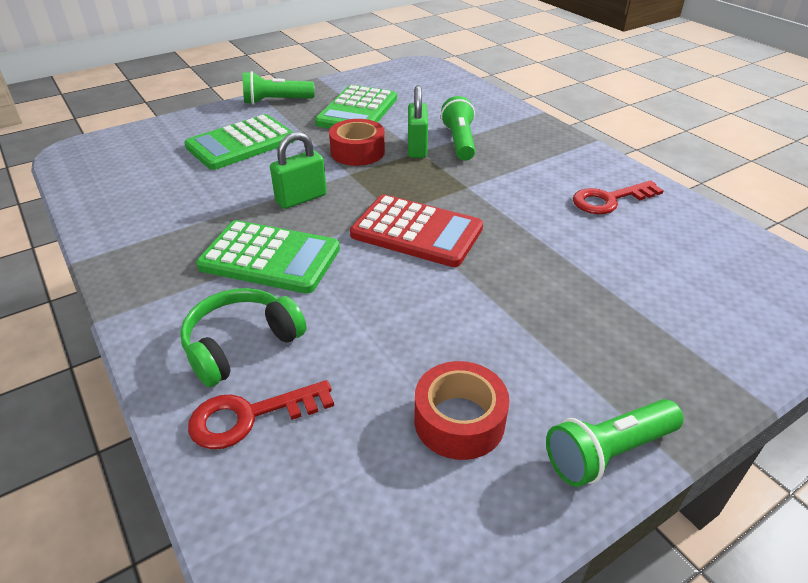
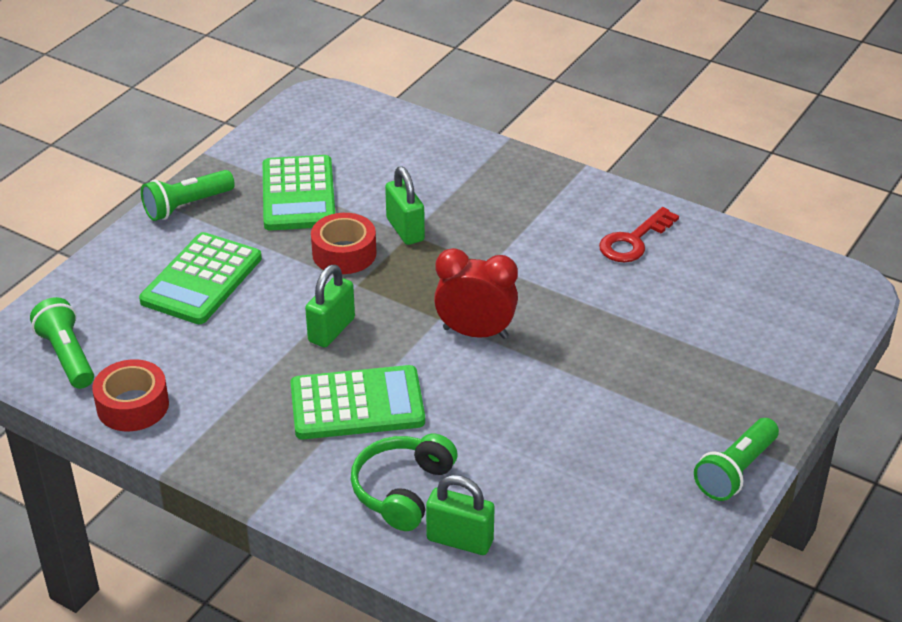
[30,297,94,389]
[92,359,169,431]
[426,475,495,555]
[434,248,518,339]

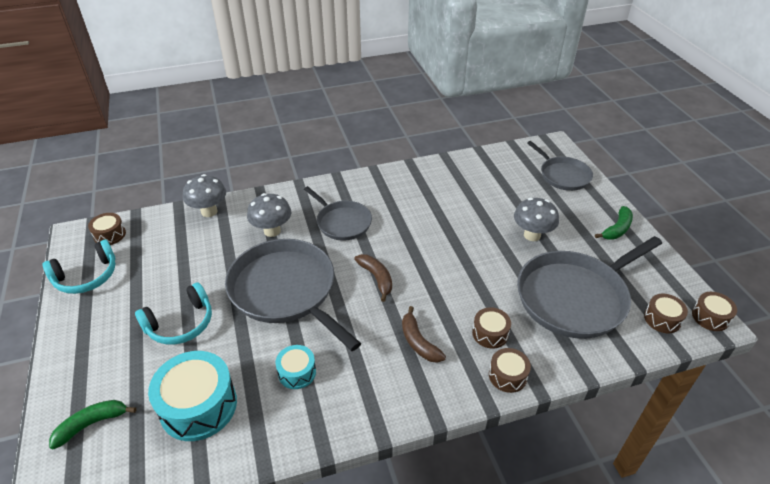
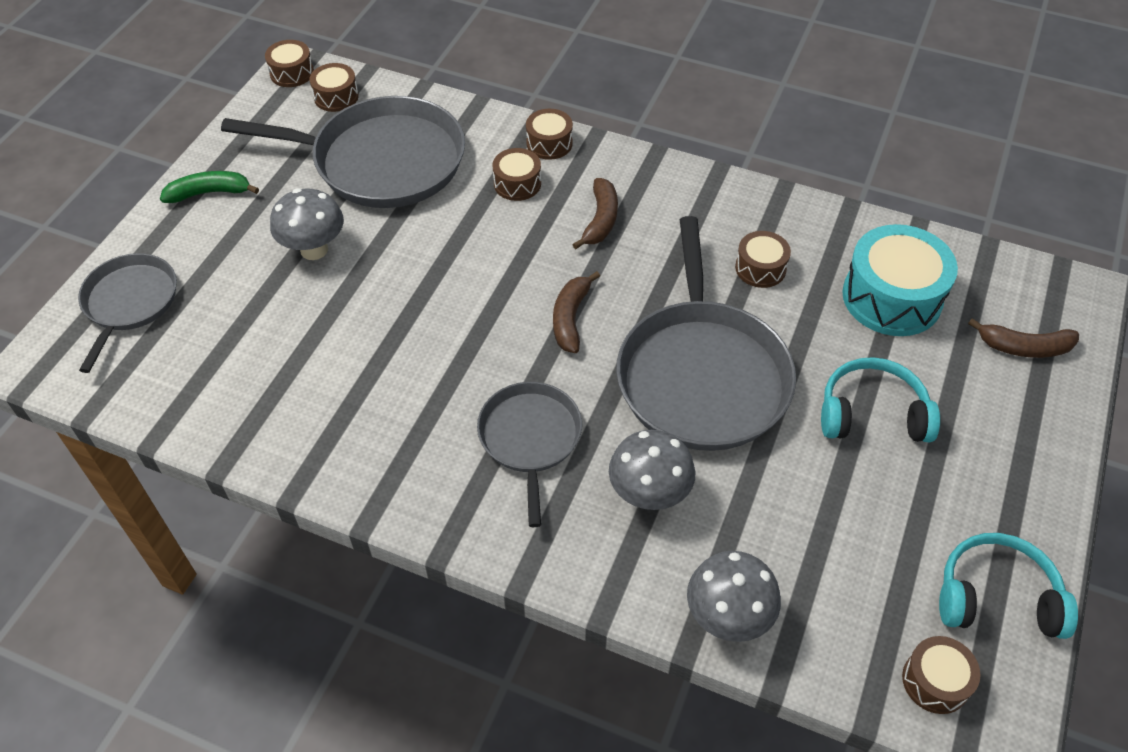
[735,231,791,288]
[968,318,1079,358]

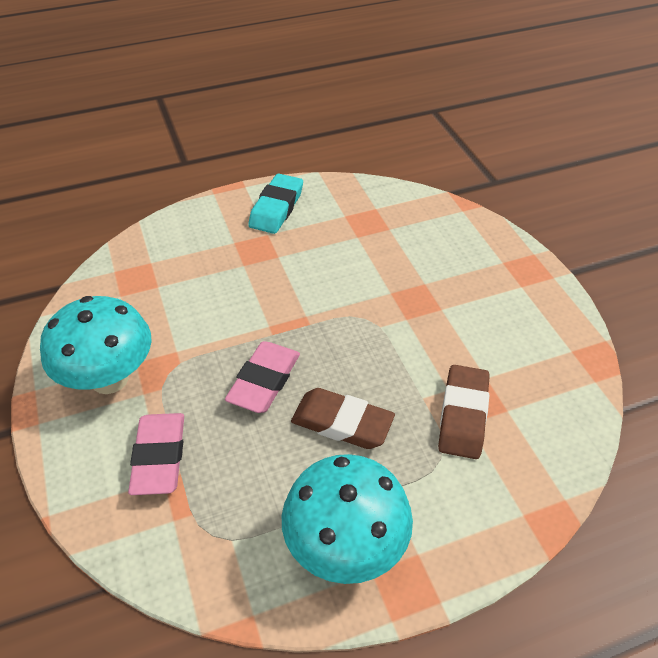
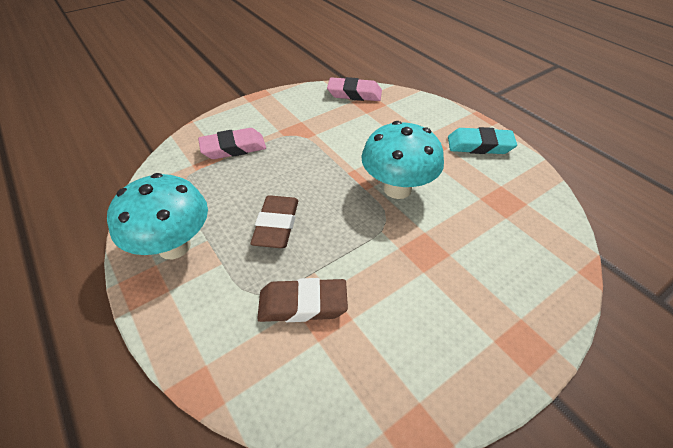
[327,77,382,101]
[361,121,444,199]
※ ※ ※
▶ [Work order] For each record above, write out every line exactly and skip the pictures.

▶ [Result below]
[30,297,94,389]
[92,359,169,431]
[426,475,495,555]
[434,248,518,339]

[735,231,791,288]
[968,318,1079,358]

[327,77,382,101]
[361,121,444,199]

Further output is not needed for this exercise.